Records from a data source:
..........
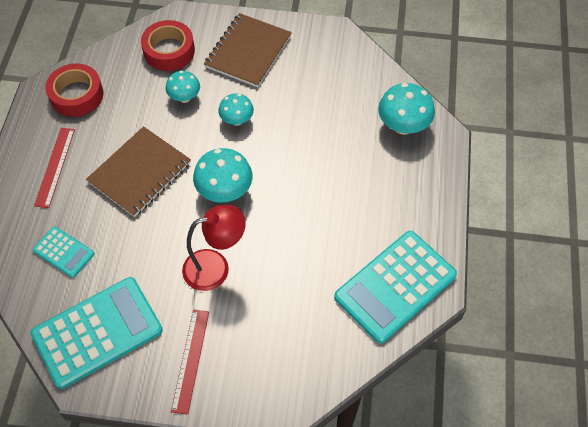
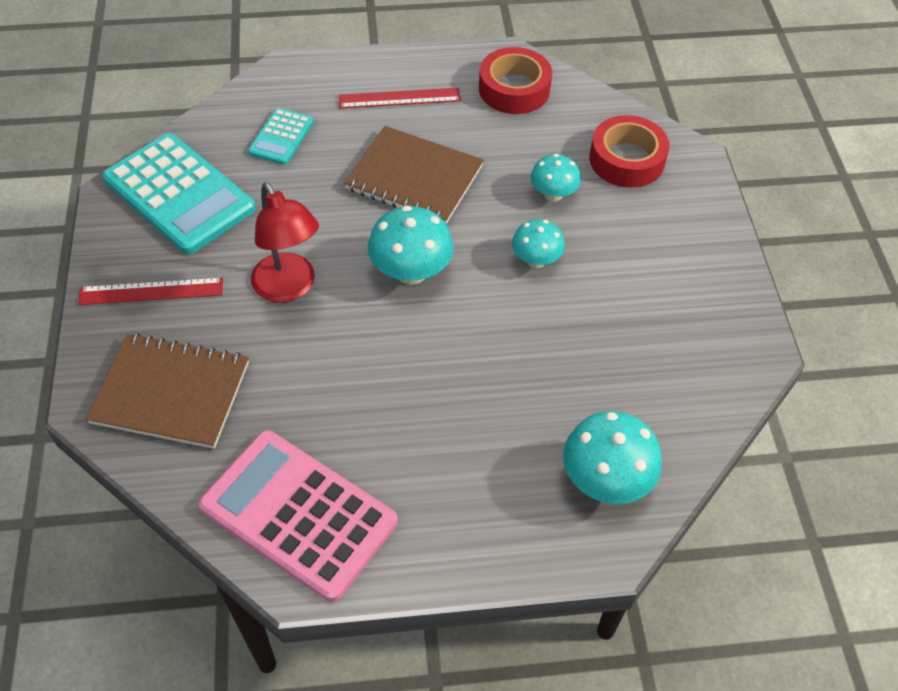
camera: 75 degrees right, 5 degrees down
brown notebook [204,13,292,87] -> brown notebook moved to [86,333,249,449]
turquoise calculator [334,231,457,343] -> pink calculator [198,430,398,602]

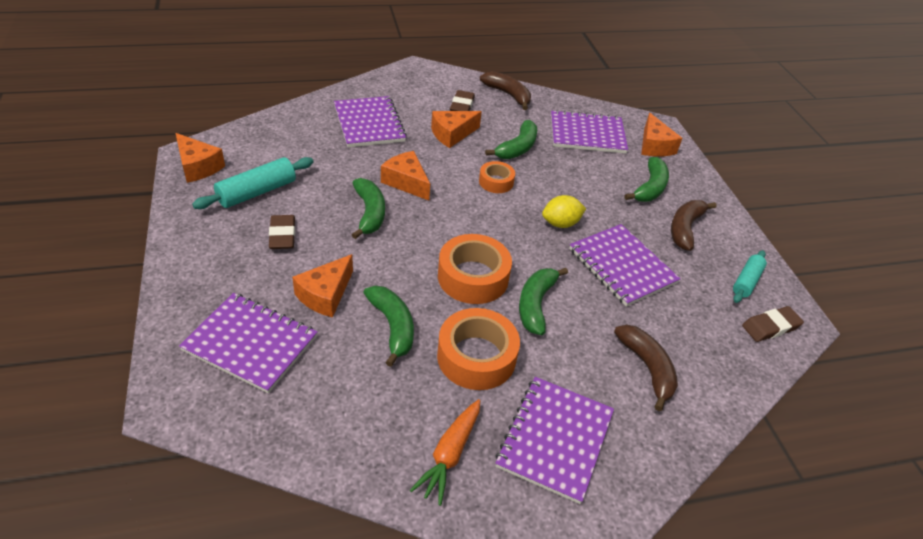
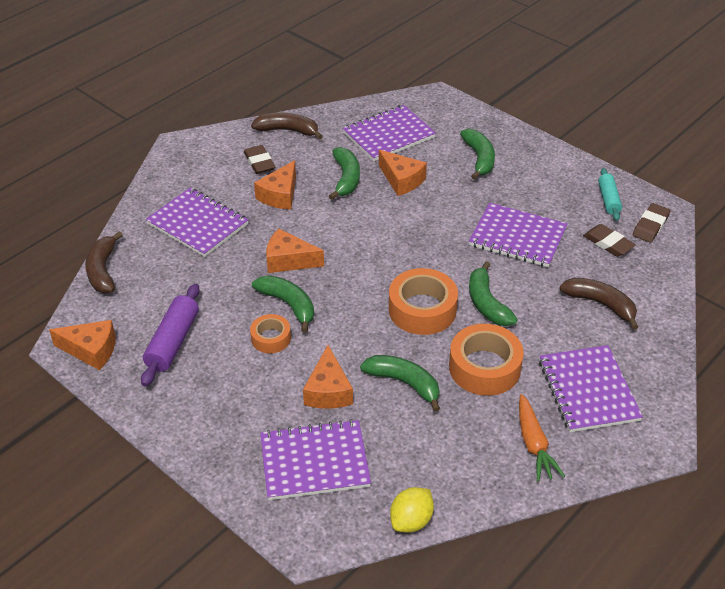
camera: 30 degrees left, 0 degrees up
turquoise rolling pin [192,157,313,209] -> purple rolling pin [141,284,200,387]
brown eraser [269,215,295,249] -> brown eraser moved to [583,224,636,257]
orange tape [479,161,515,193] -> orange tape moved to [250,314,291,353]
yellow lemon [542,195,586,228] -> yellow lemon moved to [390,487,434,533]
orange cheese [641,113,682,157] -> orange cheese moved to [379,150,427,196]
brown banana [671,200,717,251] -> brown banana moved to [85,231,123,293]

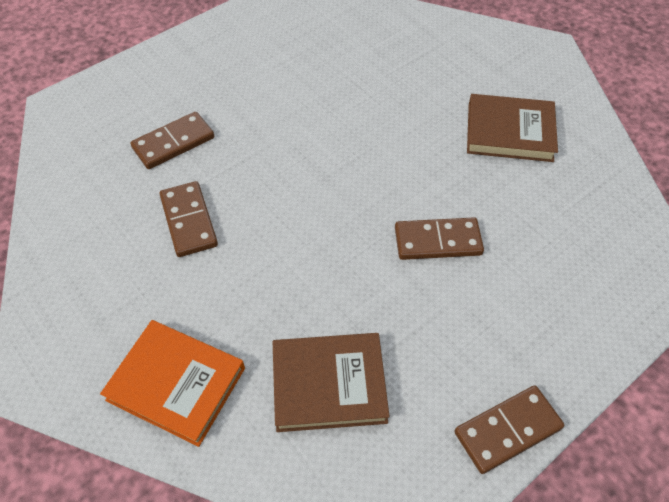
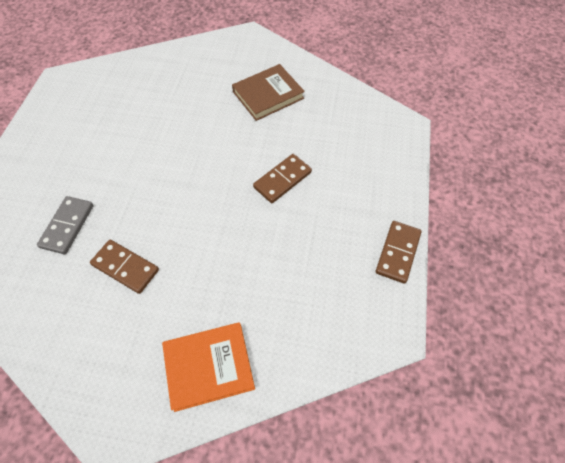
camera: 40 degrees left, 5 degrees up
brown domino [130,112,214,169] -> grey domino [37,196,94,254]
brown book [273,333,390,432] -> none

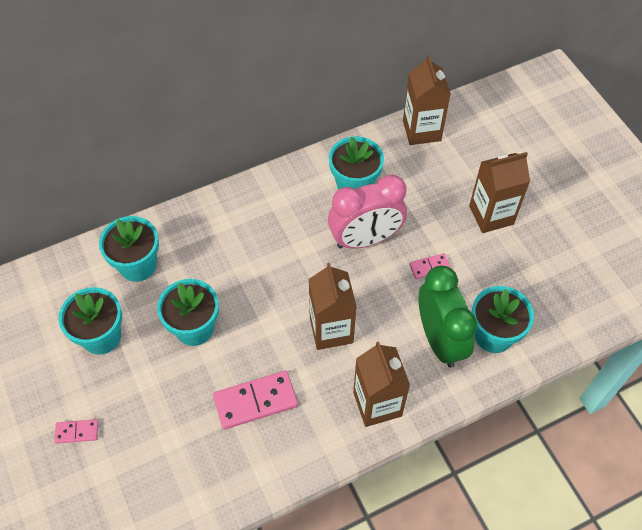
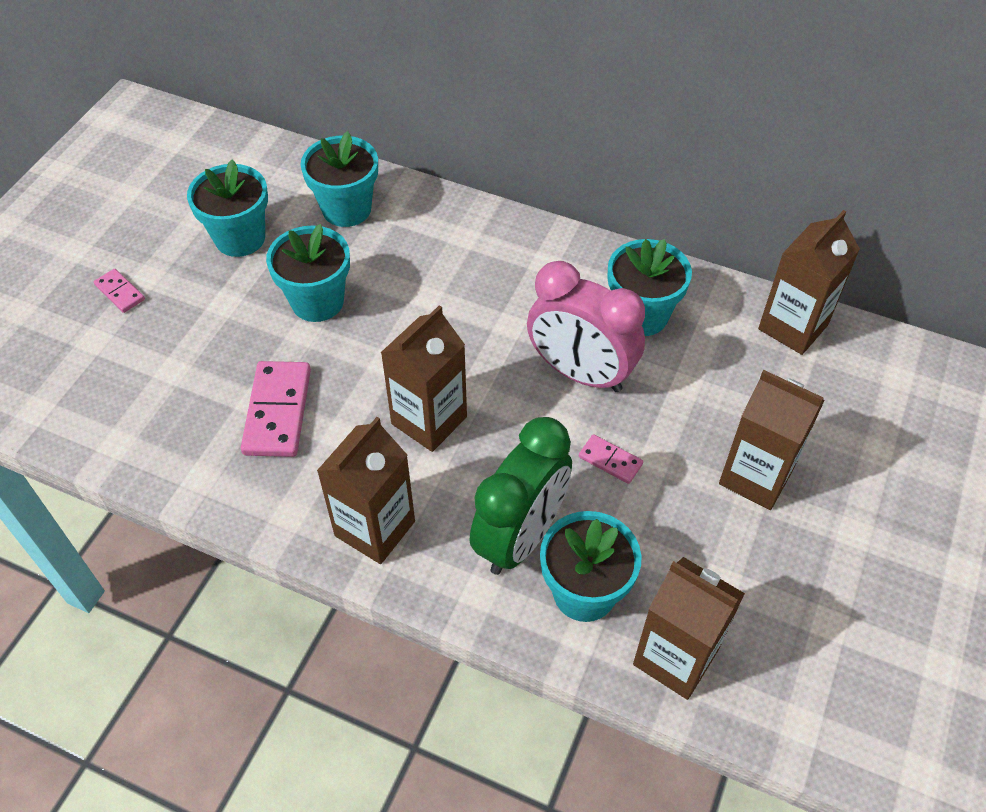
camera: 50 degrees right, 5 degrees down
pink domino [213,371,298,429] -> pink domino turned 60 degrees clockwise [241,361,311,457]
none -> brown carton [633,557,745,700]

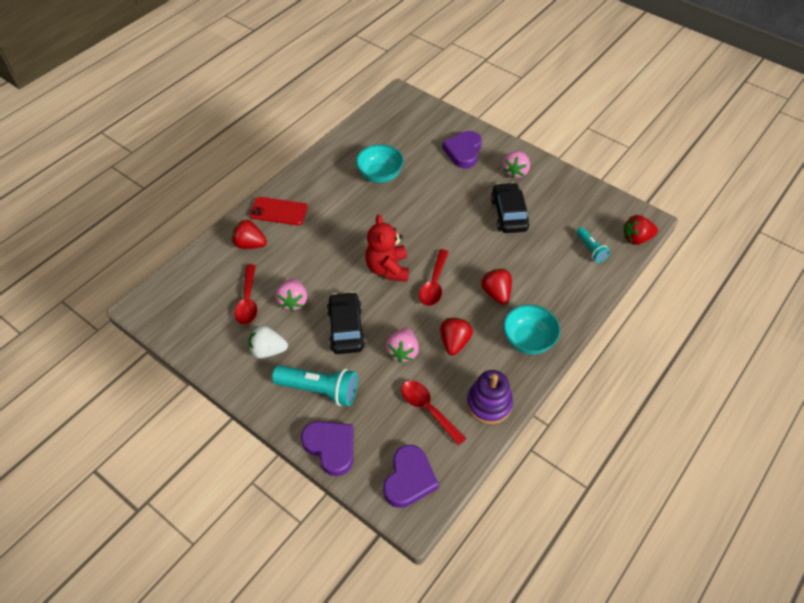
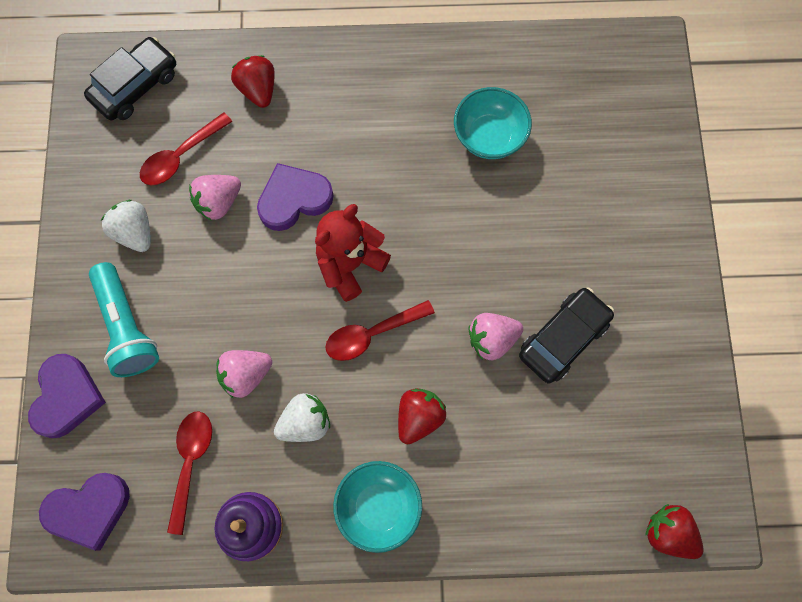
camera: 50 degrees right, 20 degrees up
red phone [249,197,308,225] -> none
black car [327,292,366,354] -> black car moved to [84,37,176,120]
red strawberry [440,318,473,356] -> white strawberry [274,393,330,442]
purple heart [442,131,482,168] -> purple heart moved to [257,163,334,231]
pink strawberry [503,151,530,179] -> pink strawberry moved to [469,313,523,360]
turquoise flashlight [576,227,610,263] -> none

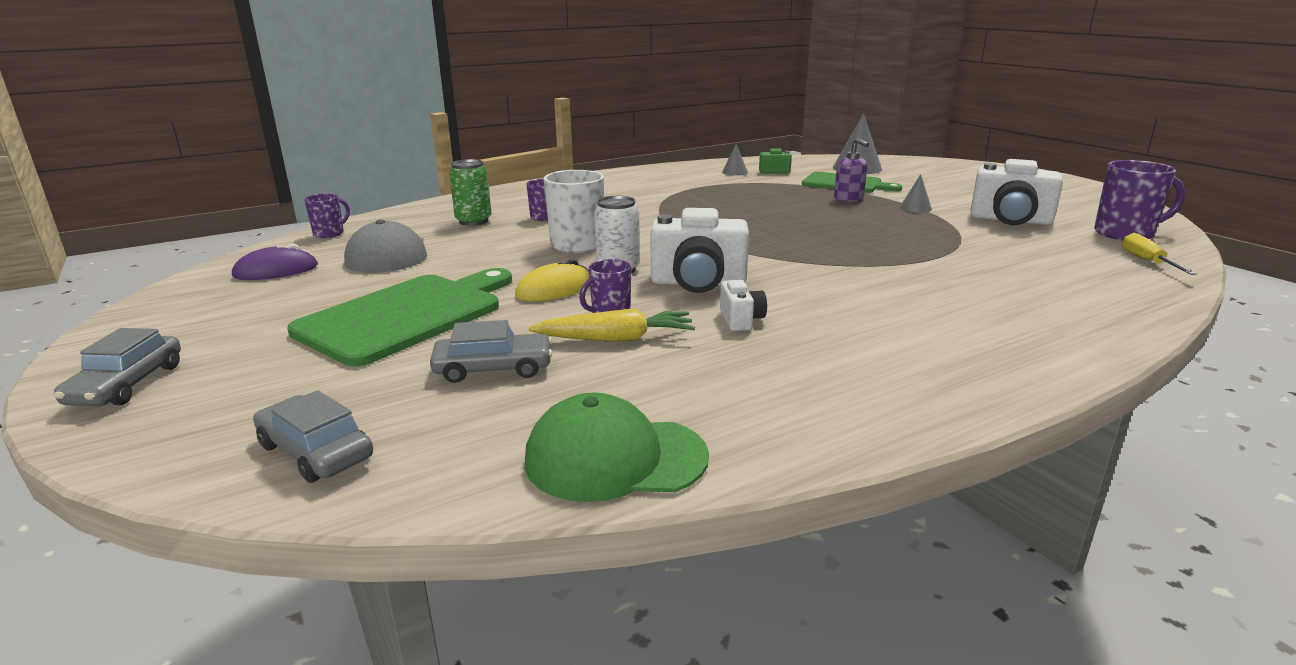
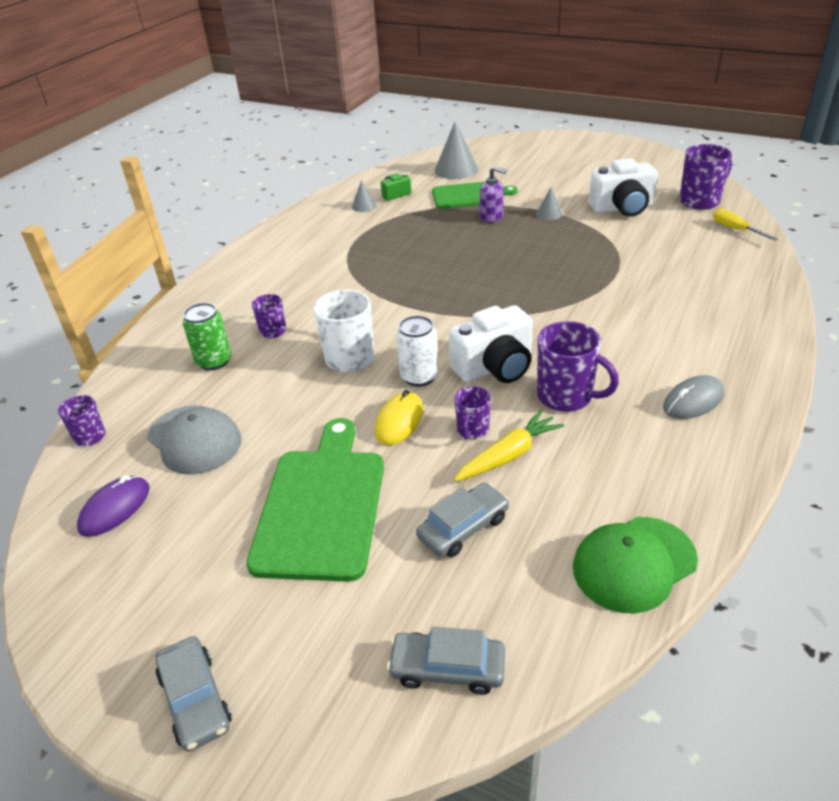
camera: 30 degrees left, 15 degrees up
white camera [720,280,767,331] -> purple mug [537,321,619,412]
none -> grey mouse [663,375,725,419]

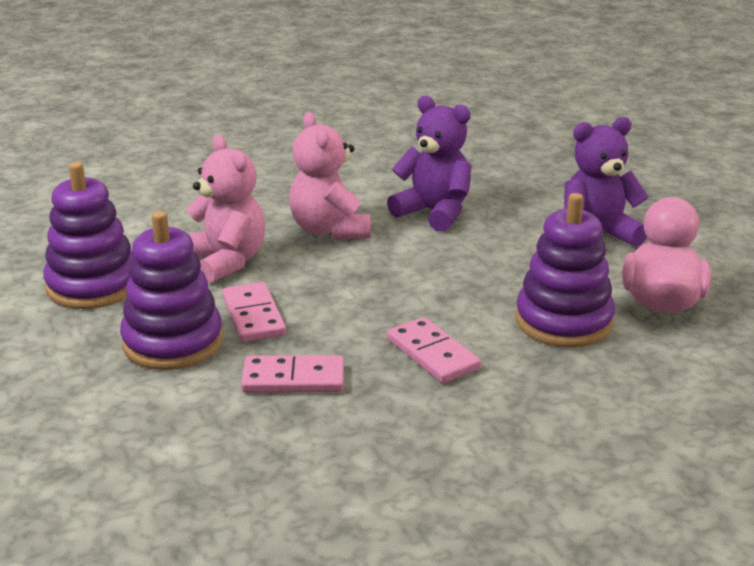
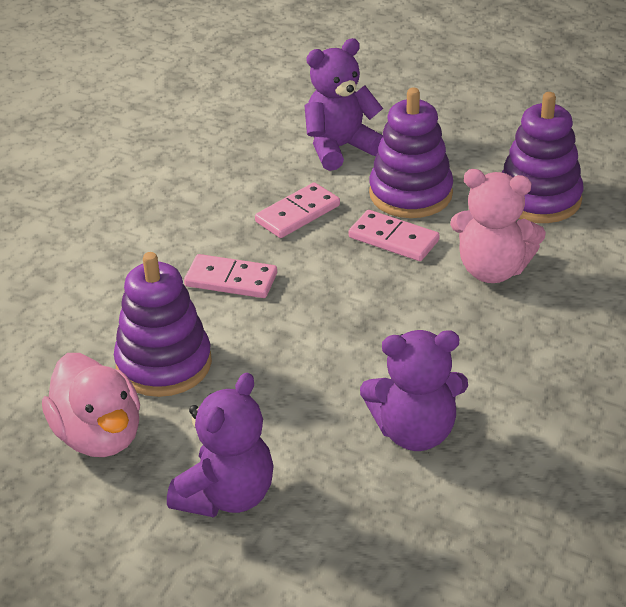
camera: 140 degrees right, 10 degrees up
pink teddy bear [289,112,371,240] -> none
none -> purple teddy bear [305,38,383,171]

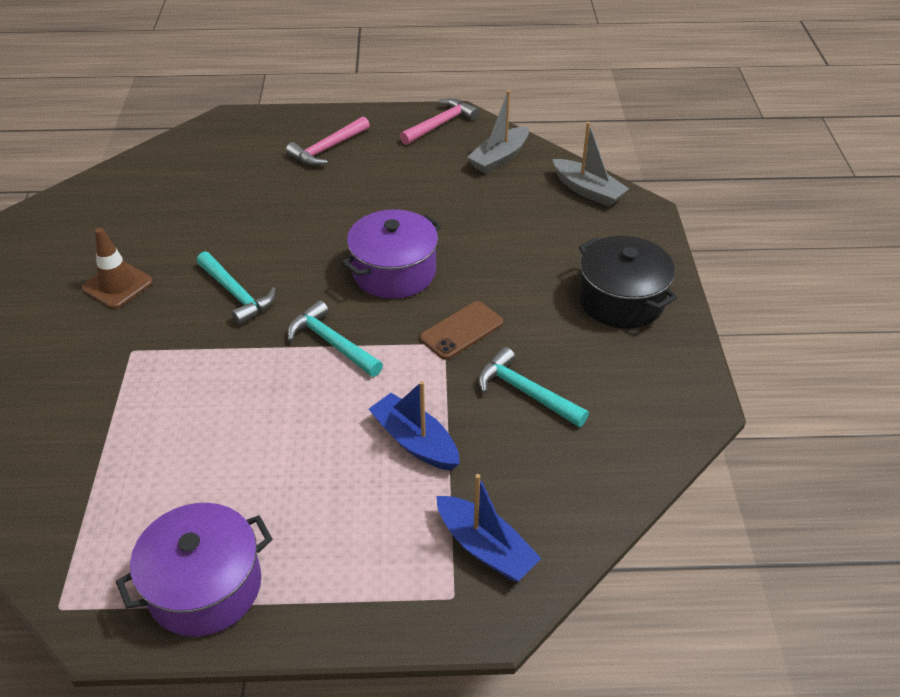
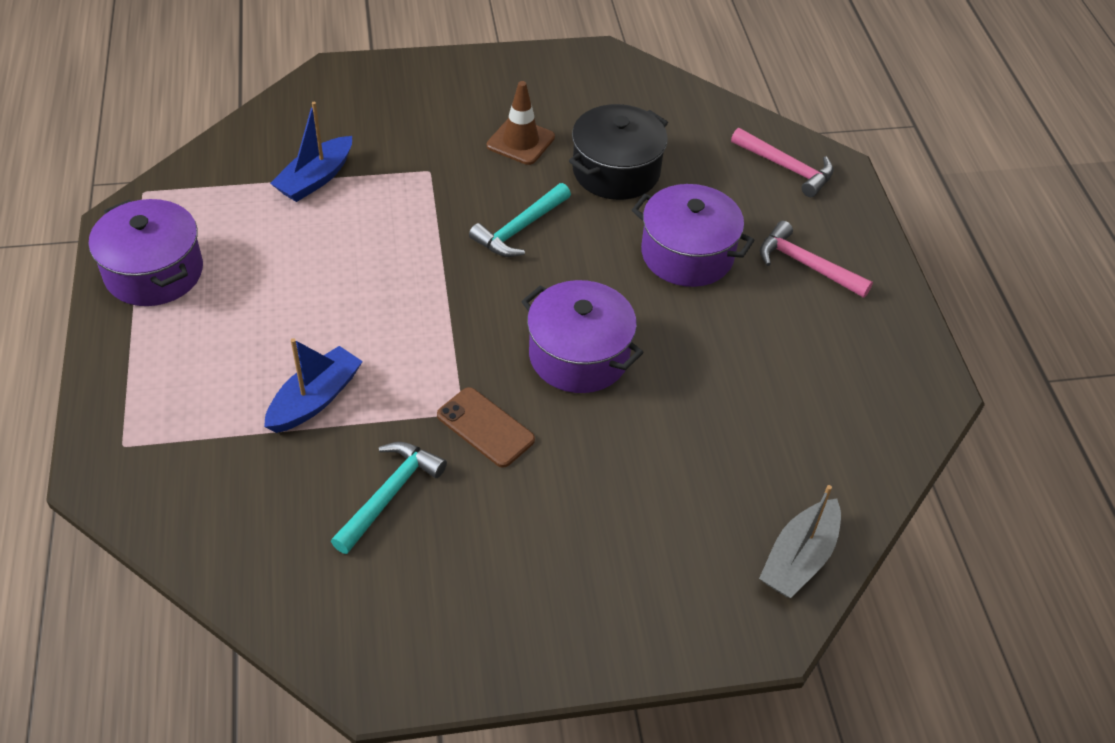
camera: 80 degrees right, 5 degrees up
turquoise hammer [287,300,383,377] -> none
pink hammer [400,98,479,145] -> pink hammer moved to [731,128,834,197]
blue boat [436,474,542,581] -> blue boat moved to [270,102,352,202]
grey boat [467,90,529,174] -> none
black pot [579,236,677,329] -> black pot moved to [569,104,668,200]
none -> purple pot [632,184,755,287]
..........
### TASK GOAL
Pictures must be left out of the answer, which should be exactly the lines from the one holding "brown domino [130,112,214,169]" through the last line of the entries above, both included; please add nothing.

### WRITTEN ANSWER
brown domino [130,112,214,169] -> grey domino [37,196,94,254]
brown book [273,333,390,432] -> none

camera: 50 degrees right, 5 degrees down
pink domino [213,371,298,429] -> pink domino turned 60 degrees clockwise [241,361,311,457]
none -> brown carton [633,557,745,700]

camera: 50 degrees right, 20 degrees up
red phone [249,197,308,225] -> none
black car [327,292,366,354] -> black car moved to [84,37,176,120]
red strawberry [440,318,473,356] -> white strawberry [274,393,330,442]
purple heart [442,131,482,168] -> purple heart moved to [257,163,334,231]
pink strawberry [503,151,530,179] -> pink strawberry moved to [469,313,523,360]
turquoise flashlight [576,227,610,263] -> none

camera: 30 degrees left, 15 degrees up
white camera [720,280,767,331] -> purple mug [537,321,619,412]
none -> grey mouse [663,375,725,419]

camera: 140 degrees right, 10 degrees up
pink teddy bear [289,112,371,240] -> none
none -> purple teddy bear [305,38,383,171]

camera: 80 degrees right, 5 degrees up
turquoise hammer [287,300,383,377] -> none
pink hammer [400,98,479,145] -> pink hammer moved to [731,128,834,197]
blue boat [436,474,542,581] -> blue boat moved to [270,102,352,202]
grey boat [467,90,529,174] -> none
black pot [579,236,677,329] -> black pot moved to [569,104,668,200]
none -> purple pot [632,184,755,287]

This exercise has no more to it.